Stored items
● ● ● ●

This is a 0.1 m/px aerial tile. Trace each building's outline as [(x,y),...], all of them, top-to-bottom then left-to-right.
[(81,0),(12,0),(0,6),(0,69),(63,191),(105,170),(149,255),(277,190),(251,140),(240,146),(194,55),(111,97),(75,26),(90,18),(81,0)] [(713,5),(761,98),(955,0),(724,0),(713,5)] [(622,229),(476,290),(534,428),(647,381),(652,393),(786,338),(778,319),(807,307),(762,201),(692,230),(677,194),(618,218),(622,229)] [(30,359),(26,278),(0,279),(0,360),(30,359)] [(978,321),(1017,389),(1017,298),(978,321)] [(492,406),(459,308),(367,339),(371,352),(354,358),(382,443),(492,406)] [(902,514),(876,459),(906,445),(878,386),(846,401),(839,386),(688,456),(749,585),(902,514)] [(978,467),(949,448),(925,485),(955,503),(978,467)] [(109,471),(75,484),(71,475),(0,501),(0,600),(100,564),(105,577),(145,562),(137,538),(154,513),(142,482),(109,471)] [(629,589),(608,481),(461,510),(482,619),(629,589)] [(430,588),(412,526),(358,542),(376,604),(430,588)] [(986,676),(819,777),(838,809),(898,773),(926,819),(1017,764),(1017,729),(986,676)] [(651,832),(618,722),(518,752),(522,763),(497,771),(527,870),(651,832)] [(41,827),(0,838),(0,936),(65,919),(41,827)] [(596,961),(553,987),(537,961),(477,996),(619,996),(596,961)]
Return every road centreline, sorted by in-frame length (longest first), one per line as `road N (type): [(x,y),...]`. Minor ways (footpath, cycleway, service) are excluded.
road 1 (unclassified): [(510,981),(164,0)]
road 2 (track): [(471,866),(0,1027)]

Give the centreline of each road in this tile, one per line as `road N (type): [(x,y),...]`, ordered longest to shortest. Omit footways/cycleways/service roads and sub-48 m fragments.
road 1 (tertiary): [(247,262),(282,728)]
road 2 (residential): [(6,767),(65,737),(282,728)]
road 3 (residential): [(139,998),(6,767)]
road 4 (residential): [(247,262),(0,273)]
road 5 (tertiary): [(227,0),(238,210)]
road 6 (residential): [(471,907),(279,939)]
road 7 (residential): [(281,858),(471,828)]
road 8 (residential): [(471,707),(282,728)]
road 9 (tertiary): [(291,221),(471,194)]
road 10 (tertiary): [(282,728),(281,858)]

● ● ● ●

The answer is every entry, repeated word for word.

## Output for this task
This is a 0.1 m/px aerial tile. Trace each building's outline as [(x,y),...], all of them, top-to-bottom then left-to-right.
[(81,0),(12,0),(0,6),(0,69),(63,191),(105,170),(149,255),(277,190),(251,140),(240,146),(194,55),(111,97),(75,26),(90,18),(81,0)] [(713,5),(761,98),(955,0),(724,0),(713,5)] [(622,229),(476,290),(534,428),(647,381),(652,393),(786,338),(778,319),(807,307),(762,201),(692,230),(677,194),(618,218),(622,229)] [(30,359),(26,278),(0,279),(0,360),(30,359)] [(978,321),(1017,389),(1017,298),(978,321)] [(492,406),(459,308),(367,339),(371,352),(354,358),(382,443),(492,406)] [(902,514),(876,459),(906,445),(878,386),(846,401),(839,386),(688,456),(749,585),(902,514)] [(978,467),(949,448),(925,485),(955,503),(978,467)] [(109,471),(75,484),(71,475),(0,501),(0,600),(100,564),(105,577),(145,562),(137,538),(154,513),(142,482),(109,471)] [(629,589),(608,481),(461,510),(482,619),(629,589)] [(430,588),(412,526),(358,542),(376,604),(430,588)] [(986,676),(819,777),(838,809),(898,773),(926,819),(1017,764),(1017,729),(986,676)] [(651,832),(618,722),(518,752),(522,763),(497,771),(527,870),(651,832)] [(41,827),(0,838),(0,936),(65,919),(41,827)] [(596,961),(553,987),(537,961),(477,996),(619,996),(596,961)]
Return every road centreline, sorted by in-frame length (longest first), one per line as `road N (type): [(x,y),...]`. Minor ways (footpath, cycleway, service) are excluded.
road 1 (unclassified): [(510,981),(164,0)]
road 2 (track): [(471,866),(0,1027)]

Give the centreline of each road in this tile, one per line as `road N (type): [(x,y),...]`, ordered longest to shortest. Omit footways/cycleways/service roads and sub-48 m fragments.
road 1 (tertiary): [(247,262),(282,728)]
road 2 (residential): [(6,767),(65,737),(282,728)]
road 3 (residential): [(139,998),(6,767)]
road 4 (residential): [(247,262),(0,273)]
road 5 (tertiary): [(227,0),(238,210)]
road 6 (residential): [(471,907),(279,939)]
road 7 (residential): [(281,858),(471,828)]
road 8 (residential): [(471,707),(282,728)]
road 9 (tertiary): [(291,221),(471,194)]
road 10 (tertiary): [(282,728),(281,858)]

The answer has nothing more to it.